[Opening MATERIAL FOR THIS TASK section]

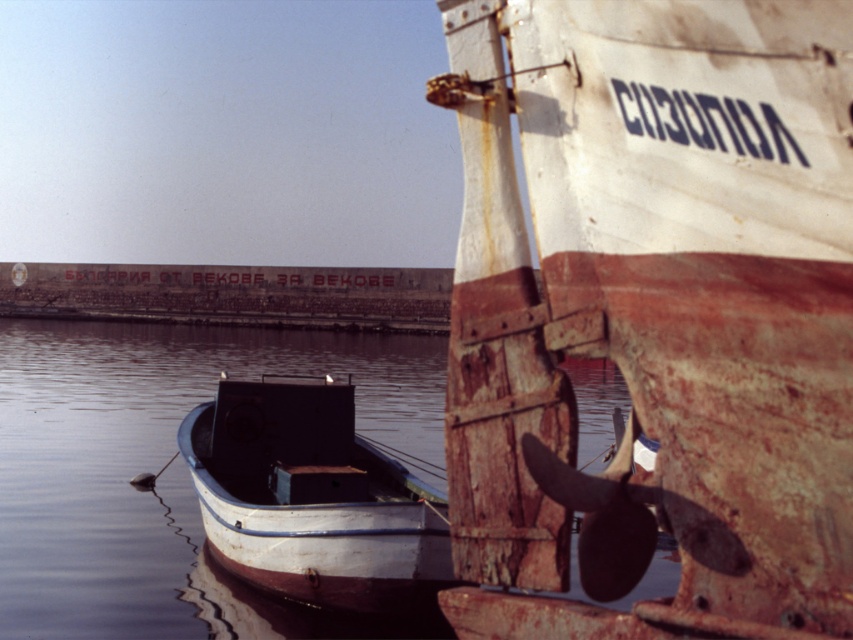
Describe the element at coordinates (654, 310) in the screenshot. I see `rusty wood boat at center` at that location.

Can you confirm if rusty wood boat at center is wider than rusty metal boat at center?

In fact, rusty wood boat at center might be narrower than rusty metal boat at center.

Is point (822, 584) positioned before point (271, 387)?

Yes, it is.

Identify the location of rusty wood boat at center. (654, 310).

Can you confirm if rusty wood boat at center is positioned above smooth water at center?

No.

Which is in front, point (814, 342) or point (91, 595)?

Positioned in front is point (814, 342).

Locate an element on the screen. rusty wood boat at center is located at coordinates (654, 310).

Identify the location of smooth water at center. Image resolution: width=853 pixels, height=640 pixels. (164, 472).

What do you see at coordinates (164, 472) in the screenshot?
I see `smooth water at center` at bounding box center [164, 472].

The width and height of the screenshot is (853, 640). Identify the location of smooth water at center. (164, 472).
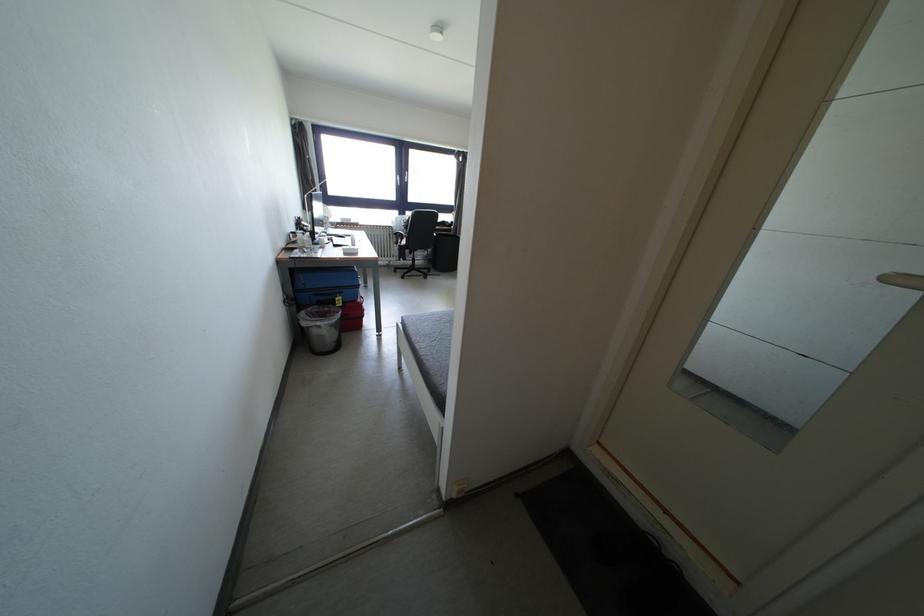
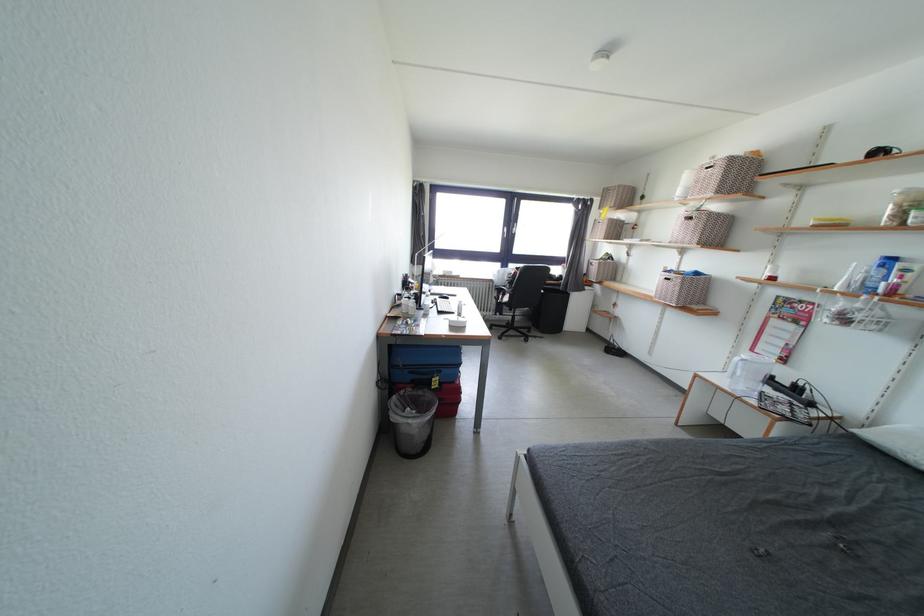
In the second image, find the point that corresponds to (x=410, y=219) in the first image.

(514, 270)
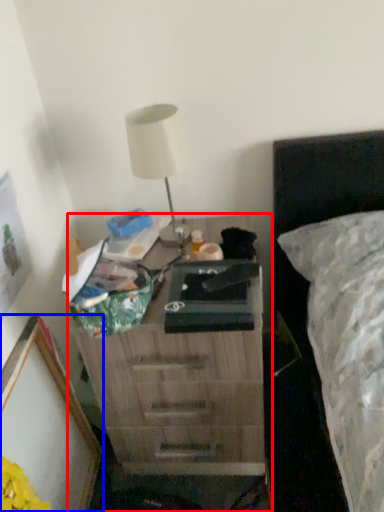
Question: Which point is further to the camera, nightstand (highlighted by a red box) or picture frame (highlighted by a blue box)?

Choices:
 (A) nightstand
 (B) picture frame

Answer: (A)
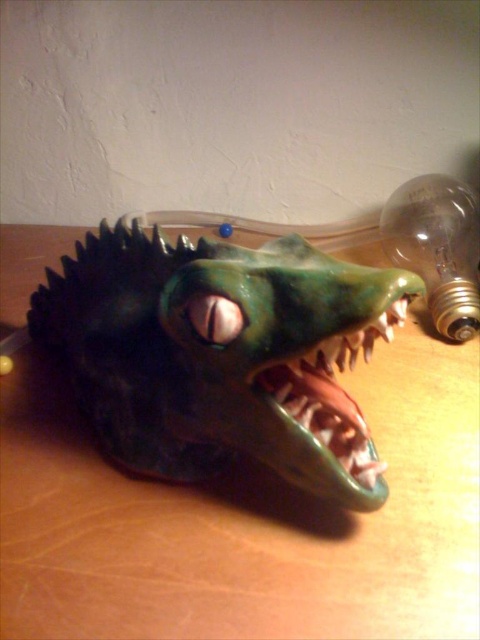
You are a delivery person who needs to place a package between the translucent glass bulb at upper right and the shiny metallic teeth at center. The package is 24 inches long. Will it fit in the space between them?

The distance between the translucent glass bulb at upper right and the shiny metallic teeth at center is 24.79 inches, so the 24 inch package will fit in the space between them.

Based on the photo, you are an artist trying to sketch the scene. You need to place the translucent glass bulb at upper right in your drawing. Where should you position it relative to the mask?

The translucent glass bulb at upper right should be placed at the coordinates 0.389 on the x axis and 0.912 on the y axis relative to the mask.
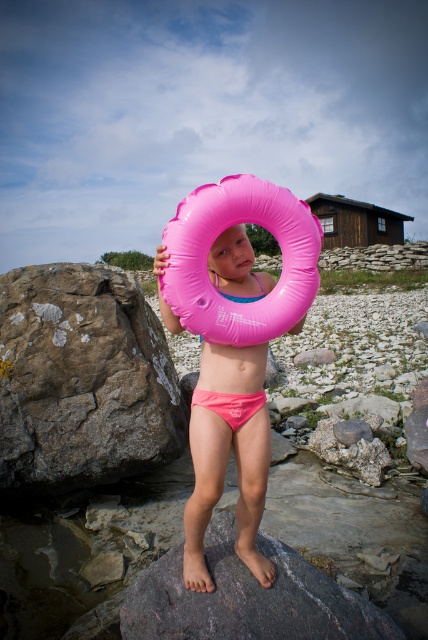
Question: Which point is farther to the camera?

Choices:
 (A) (238, 278)
 (B) (125, 460)
 (C) (225, 396)

Answer: (B)

Question: Which object is closer to the camera taking this photo?

Choices:
 (A) pink matte bikini at center
 (B) gray rough rock at left

Answer: (A)

Question: Can you confirm if gray rough rock at left is smaller than pink matte bikini at center?

Choices:
 (A) yes
 (B) no

Answer: (B)

Question: Can you confirm if gray rough rock at left is thinner than pink matte bikini at center?

Choices:
 (A) yes
 (B) no

Answer: (B)

Question: Can you confirm if pink rubber ring at center is positioned to the left of pink matte bikini at center?

Choices:
 (A) no
 (B) yes

Answer: (B)

Question: Estimate the real-world distances between objects in this image. Which object is closer to the pink rubber ring at center?

Choices:
 (A) pink matte bikini at center
 (B) gray rough rock at left

Answer: (A)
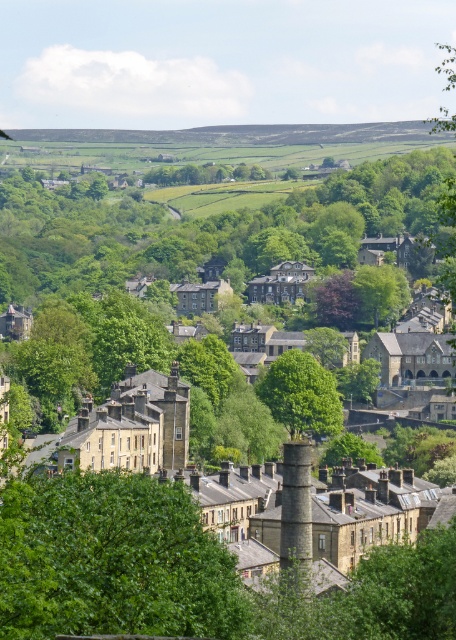
Question: Which of the following is the farthest from the observer?

Choices:
 (A) (286, 545)
 (B) (281, 372)

Answer: (B)

Question: Considering the relative positions of green leafy tree at center and stone chimney at center in the image provided, where is green leafy tree at center located with respect to stone chimney at center?

Choices:
 (A) left
 (B) right

Answer: (B)

Question: Does green leafy tree at center come in front of stone chimney at center?

Choices:
 (A) yes
 (B) no

Answer: (B)

Question: Is green leafy tree at center wider than stone chimney at center?

Choices:
 (A) yes
 (B) no

Answer: (A)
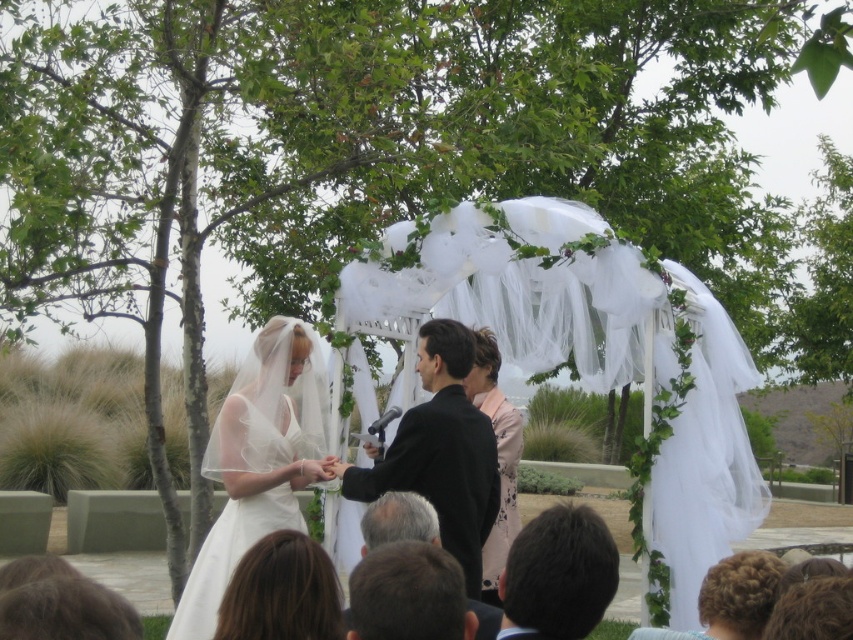
Looking at this image, can you confirm if blonde hair at lower center is wider than pink floral dress at center?

Indeed, blonde hair at lower center has a greater width compared to pink floral dress at center.

Is point (321, 602) farther from camera compared to point (476, 336)?

No.

Identify the location of blonde hair at lower center. This screenshot has height=640, width=853. (282, 593).

Between white satin dress at center and pink floral dress at center, which one appears on the right side from the viewer's perspective?

pink floral dress at center is more to the right.

Can you confirm if white satin dress at center is bigger than pink floral dress at center?

Correct, white satin dress at center is larger in size than pink floral dress at center.

Identify the location of white satin dress at center. The image size is (853, 640). (258, 461).

The height and width of the screenshot is (640, 853). Describe the element at coordinates (258, 461) in the screenshot. I see `white satin dress at center` at that location.

I want to click on white satin dress at center, so click(x=258, y=461).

[Closing MATERIAL FOR THIS TASK section]

Copy every one of the entries above word for word, leaving out the pictures.

Describe the element at coordinates (654, 310) in the screenshot. I see `rusty wood boat at center` at that location.

Can you confirm if rusty wood boat at center is wider than rusty metal boat at center?

In fact, rusty wood boat at center might be narrower than rusty metal boat at center.

Is point (822, 584) positioned before point (271, 387)?

Yes, it is.

Identify the location of rusty wood boat at center. (654, 310).

Can you confirm if rusty wood boat at center is positioned above smooth water at center?

No.

Which is in front, point (814, 342) or point (91, 595)?

Positioned in front is point (814, 342).

Locate an element on the screen. rusty wood boat at center is located at coordinates (654, 310).

Identify the location of smooth water at center. Image resolution: width=853 pixels, height=640 pixels. (164, 472).

What do you see at coordinates (164, 472) in the screenshot?
I see `smooth water at center` at bounding box center [164, 472].

The width and height of the screenshot is (853, 640). Identify the location of smooth water at center. (164, 472).
In the second image, find the point that corresponds to (x=410, y=219) in the first image.

(514, 270)
Question: Which point is further to the camera, nightstand (highlighted by a red box) or picture frame (highlighted by a blue box)?

Choices:
 (A) nightstand
 (B) picture frame

Answer: (A)
You are a delivery person who needs to place a package between the translucent glass bulb at upper right and the shiny metallic teeth at center. The package is 24 inches long. Will it fit in the space between them?

The distance between the translucent glass bulb at upper right and the shiny metallic teeth at center is 24.79 inches, so the 24 inch package will fit in the space between them.

Based on the photo, you are an artist trying to sketch the scene. You need to place the translucent glass bulb at upper right in your drawing. Where should you position it relative to the mask?

The translucent glass bulb at upper right should be placed at the coordinates 0.389 on the x axis and 0.912 on the y axis relative to the mask.
Question: Which point is farther to the camera?

Choices:
 (A) (238, 278)
 (B) (125, 460)
 (C) (225, 396)

Answer: (B)

Question: Which object is closer to the camera taking this photo?

Choices:
 (A) pink matte bikini at center
 (B) gray rough rock at left

Answer: (A)

Question: Can you confirm if gray rough rock at left is smaller than pink matte bikini at center?

Choices:
 (A) yes
 (B) no

Answer: (B)

Question: Can you confirm if gray rough rock at left is thinner than pink matte bikini at center?

Choices:
 (A) yes
 (B) no

Answer: (B)

Question: Can you confirm if pink rubber ring at center is positioned to the left of pink matte bikini at center?

Choices:
 (A) no
 (B) yes

Answer: (B)

Question: Estimate the real-world distances between objects in this image. Which object is closer to the pink rubber ring at center?

Choices:
 (A) pink matte bikini at center
 (B) gray rough rock at left

Answer: (A)
Question: Which of the following is the farthest from the observer?

Choices:
 (A) (286, 545)
 (B) (281, 372)

Answer: (B)

Question: Considering the relative positions of green leafy tree at center and stone chimney at center in the image provided, where is green leafy tree at center located with respect to stone chimney at center?

Choices:
 (A) left
 (B) right

Answer: (B)

Question: Does green leafy tree at center come in front of stone chimney at center?

Choices:
 (A) yes
 (B) no

Answer: (B)

Question: Is green leafy tree at center wider than stone chimney at center?

Choices:
 (A) yes
 (B) no

Answer: (A)
Looking at this image, can you confirm if blonde hair at lower center is wider than pink floral dress at center?

Indeed, blonde hair at lower center has a greater width compared to pink floral dress at center.

Is point (321, 602) farther from camera compared to point (476, 336)?

No.

Identify the location of blonde hair at lower center. This screenshot has height=640, width=853. (282, 593).

Between white satin dress at center and pink floral dress at center, which one appears on the right side from the viewer's perspective?

pink floral dress at center is more to the right.

Can you confirm if white satin dress at center is bigger than pink floral dress at center?

Correct, white satin dress at center is larger in size than pink floral dress at center.

Identify the location of white satin dress at center. The image size is (853, 640). (258, 461).

The height and width of the screenshot is (640, 853). Describe the element at coordinates (258, 461) in the screenshot. I see `white satin dress at center` at that location.

I want to click on white satin dress at center, so click(x=258, y=461).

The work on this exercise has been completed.